- _To do_:
Copy each line of the material beneath that holds the word "arrow".

- _Records shown_:
*** Begin section ***
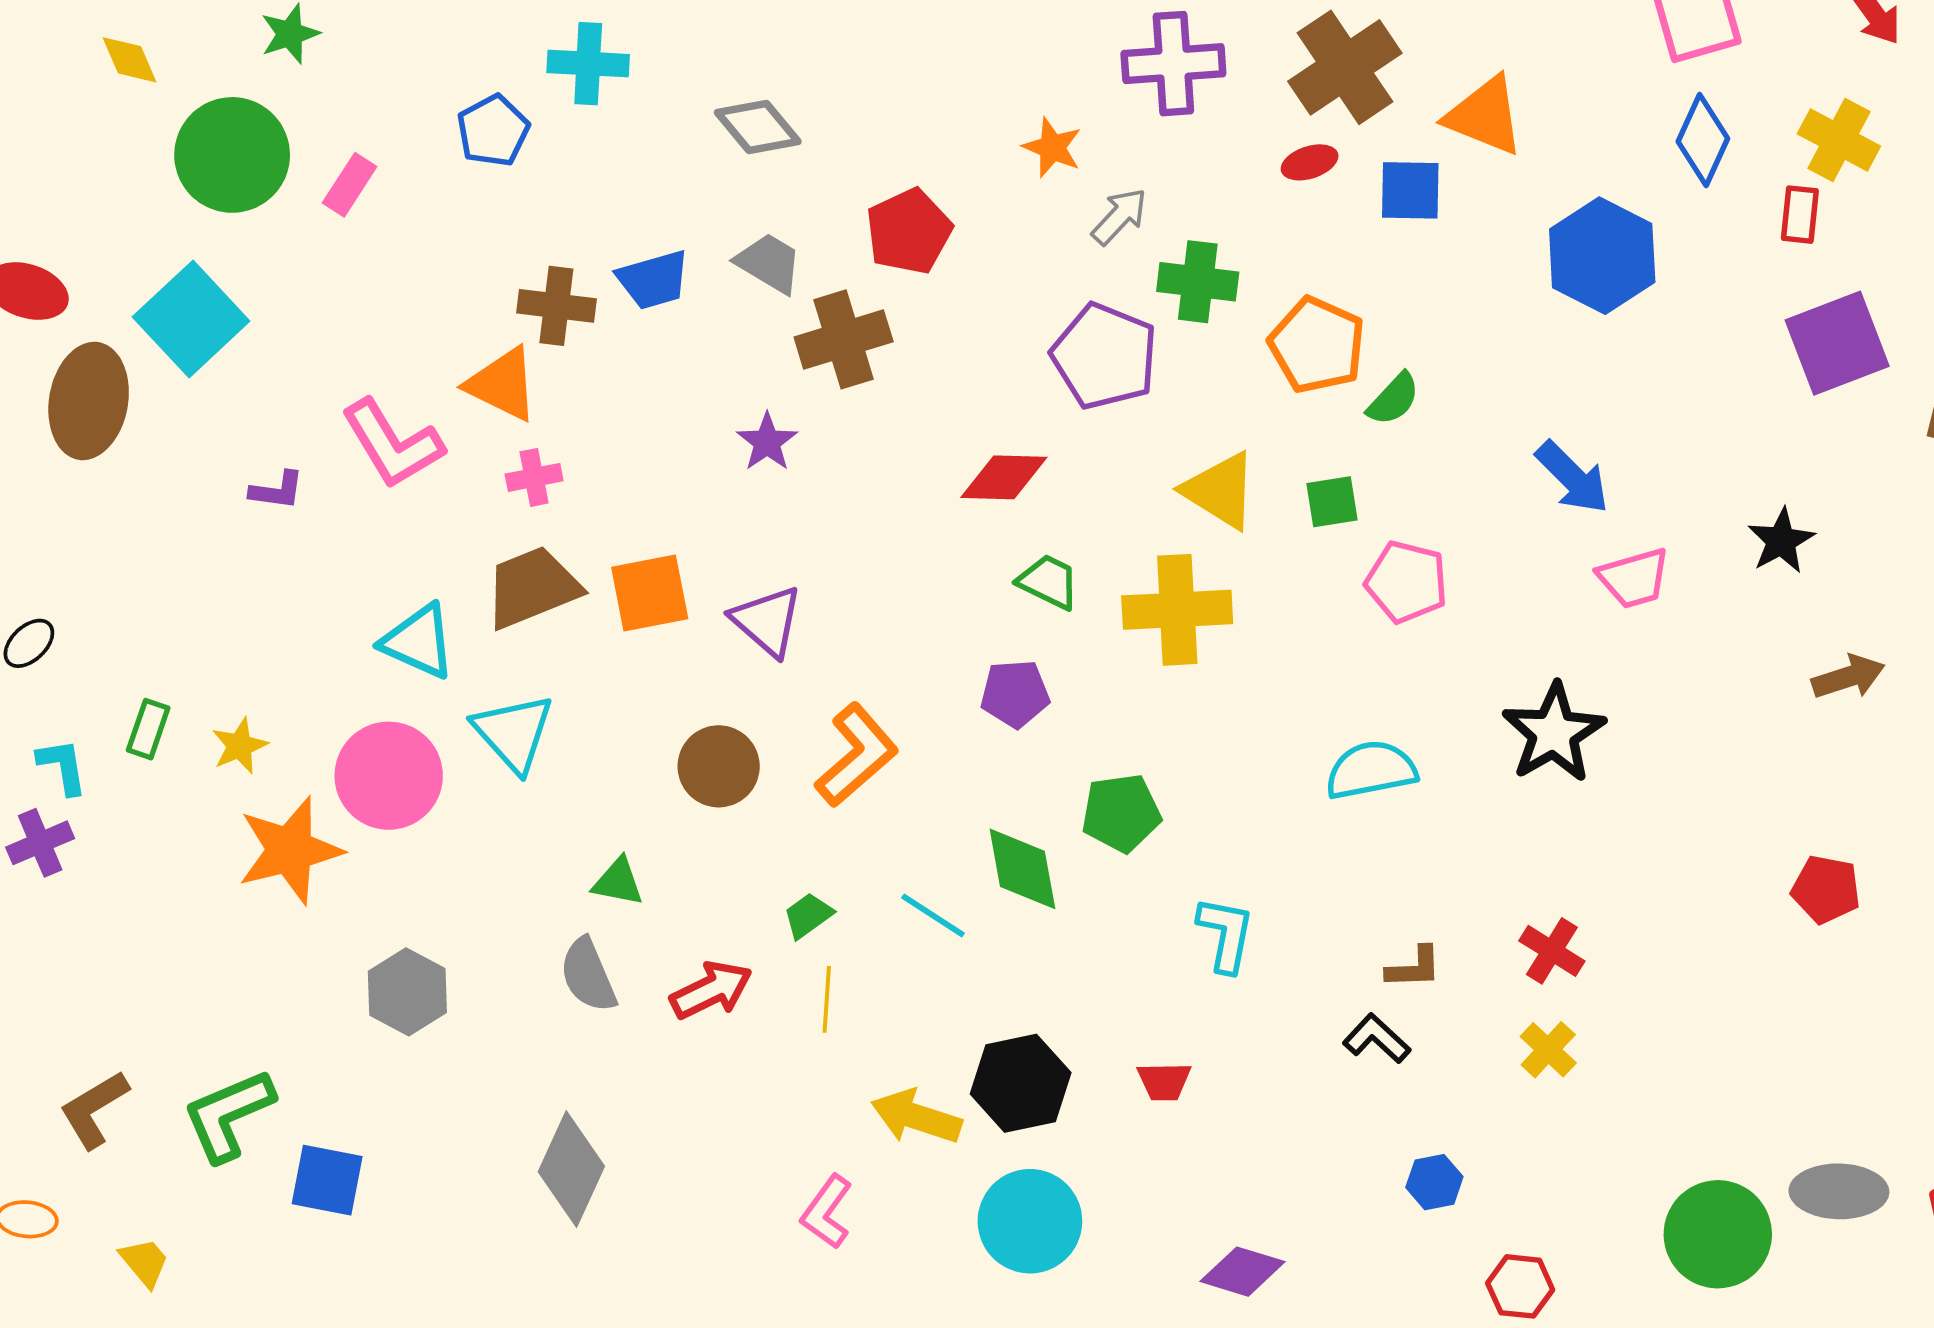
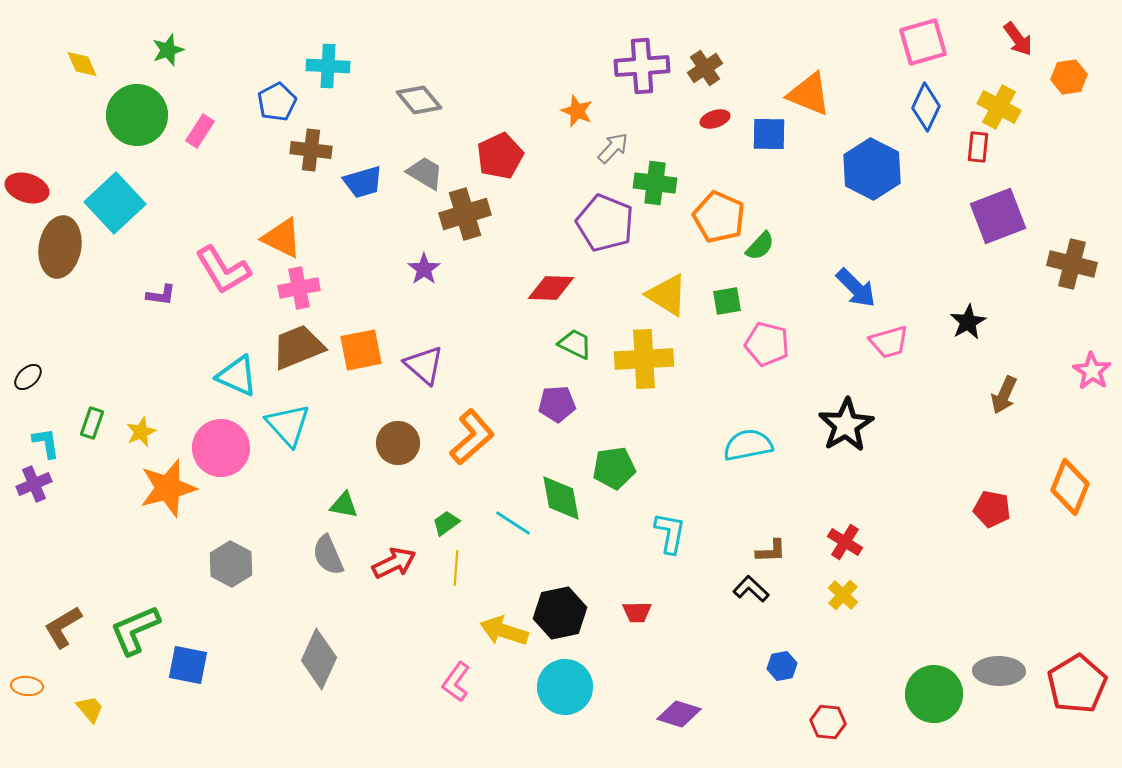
brown cross: (1345, 67) -> (705, 68), moved, size x0.6
brown cross: (556, 306) -> (311, 150), moved
pink cross: (534, 477) -> (299, 288), size x1.4
brown arrow: (1848, 677) -> (1004, 395), turned 132

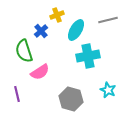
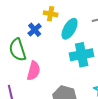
yellow cross: (57, 15) -> (51, 14), turned 32
pink semicircle: (40, 72) -> (34, 71), turned -42

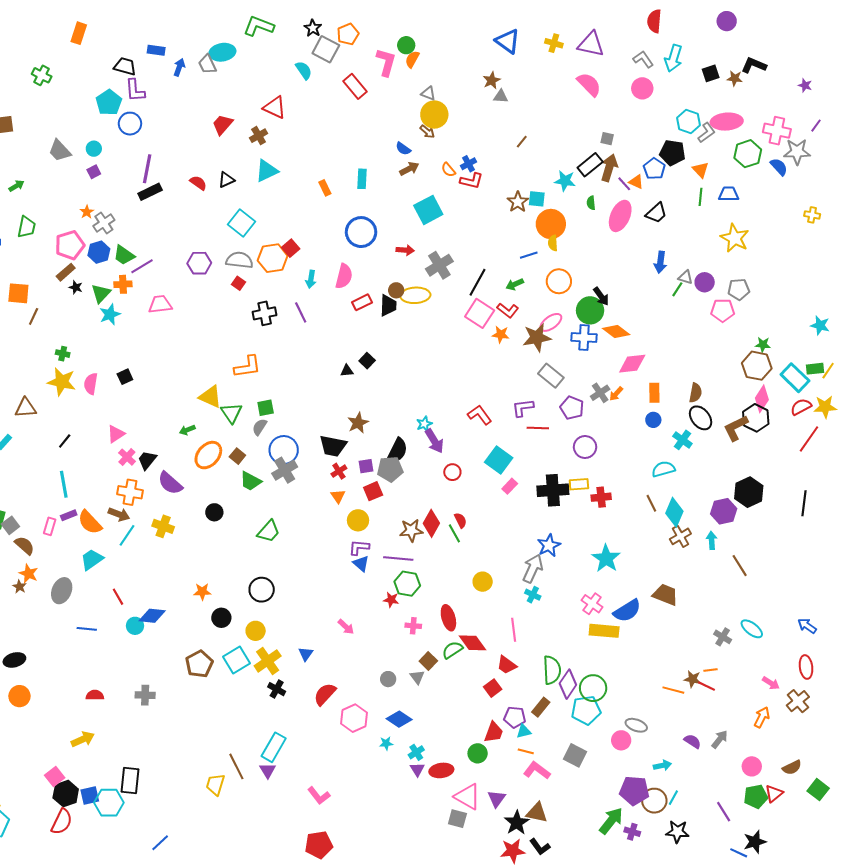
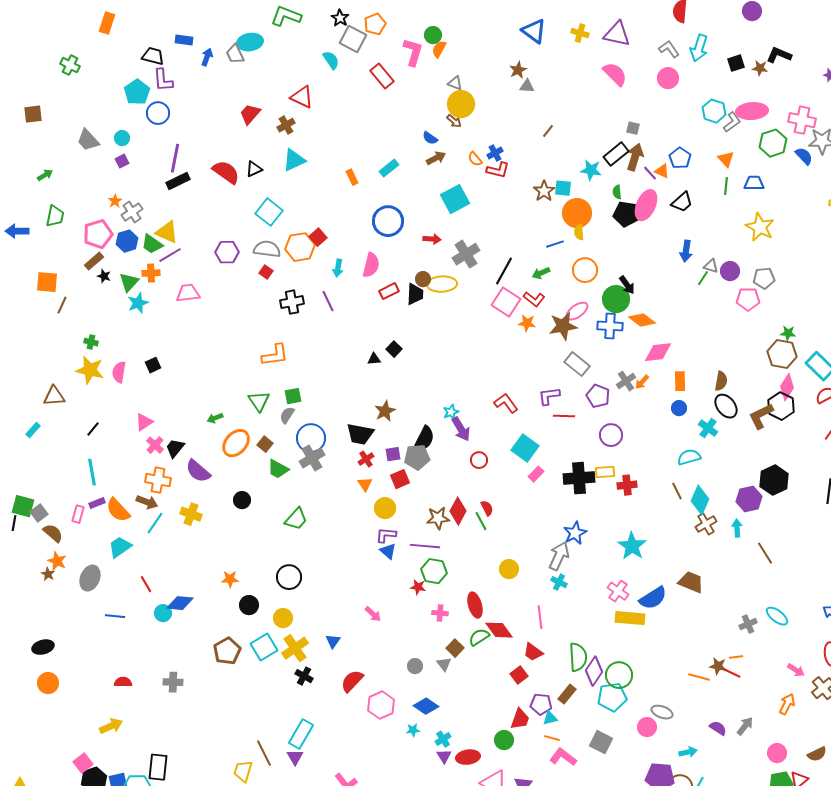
black pentagon: (672, 153) -> (626, 214), moved
cyan rectangle: (362, 179) -> (389, 168), turned 48
red semicircle: (198, 183) -> (226, 172), size x1.6
yellow triangle: (210, 397) -> (167, 232), moved
gray cross: (723, 637) -> (748, 624), turned 36

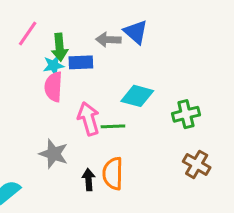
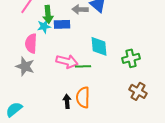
pink semicircle: (54, 87) -> (31, 43), moved
cyan diamond: (137, 96) -> (99, 46), turned 70
pink arrow: (89, 119) -> (67, 61), turned 120
gray star: (54, 154) -> (25, 66), moved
*** End section ***
- _Completed task_:
brown arrow: (1848, 677) -> (1004, 395), turned 132
pink arrow: (89, 119) -> (67, 61), turned 120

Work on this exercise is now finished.